While reading the listing below, count how many lines hold the word "camera", and answer with the number only.

### DATA FOR THIS TASK

□ □ □

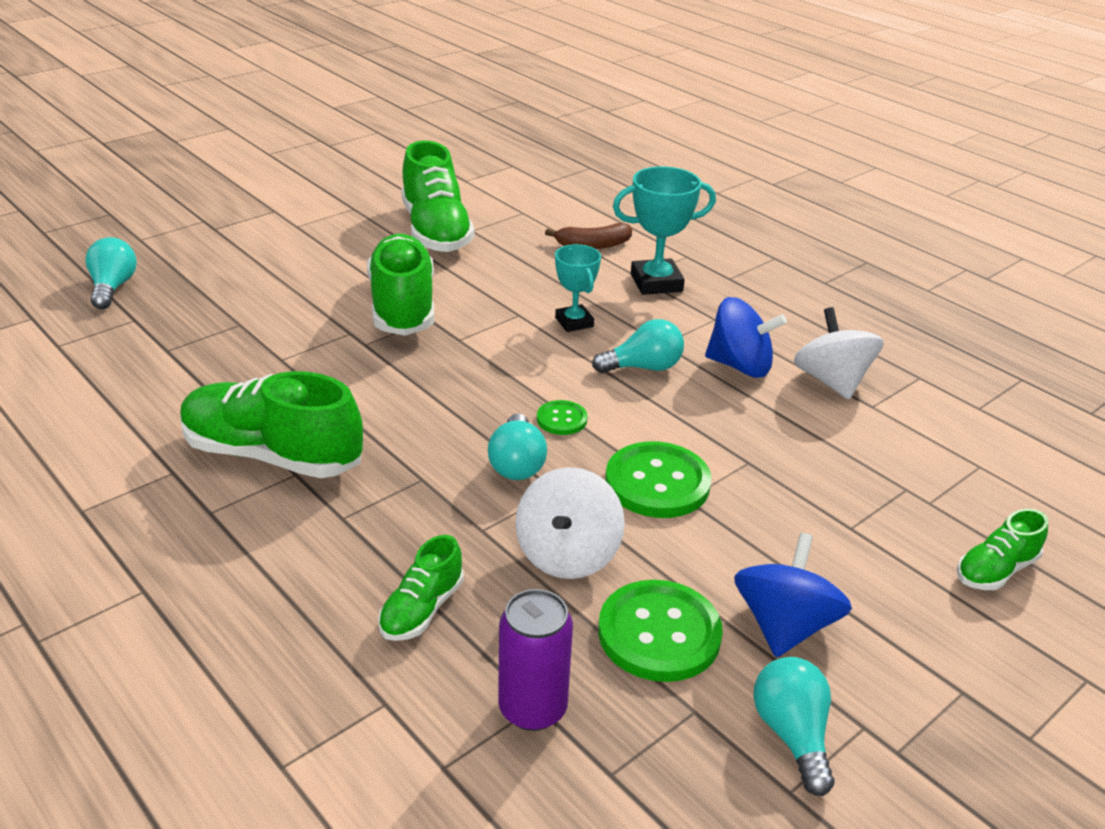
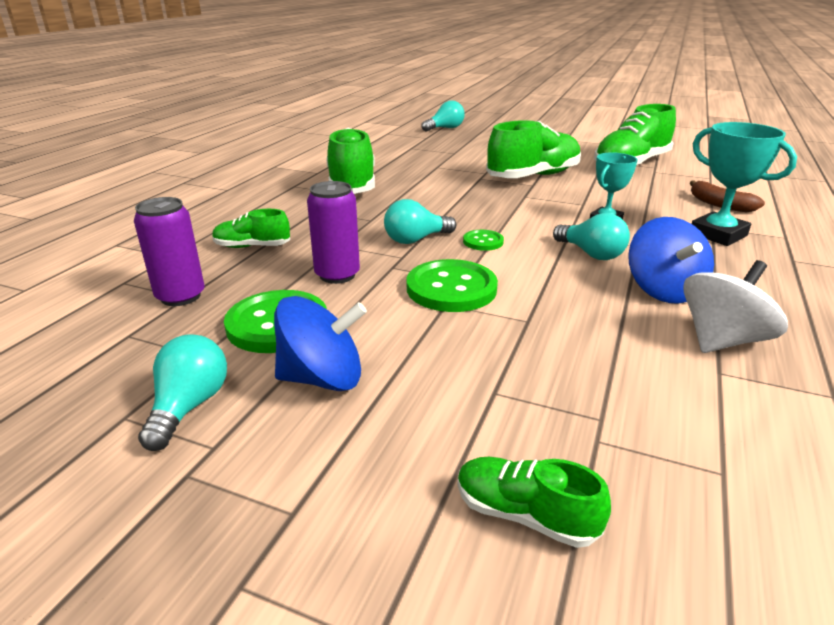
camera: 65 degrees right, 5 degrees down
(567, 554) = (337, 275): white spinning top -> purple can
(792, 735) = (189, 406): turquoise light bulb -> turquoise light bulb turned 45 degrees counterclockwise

□ □ □

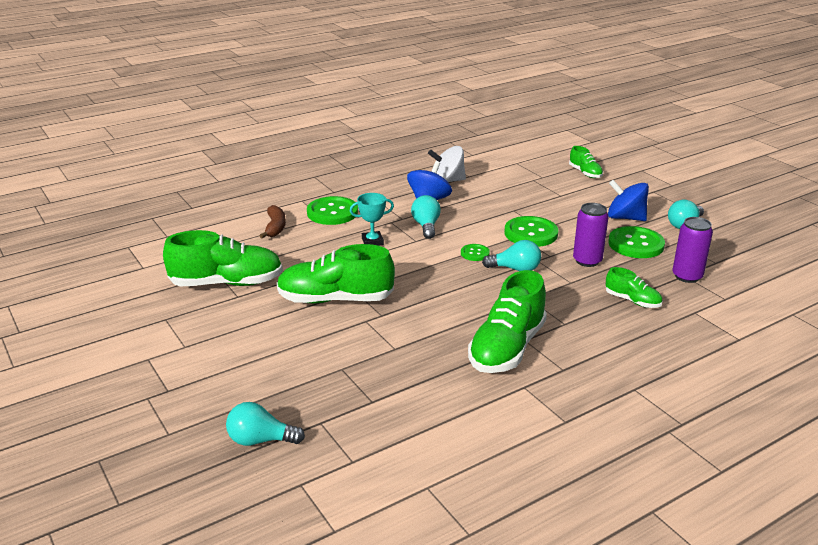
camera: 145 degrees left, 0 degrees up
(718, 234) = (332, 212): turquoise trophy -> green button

□ □ □

### PROBLEM SOLUTION
2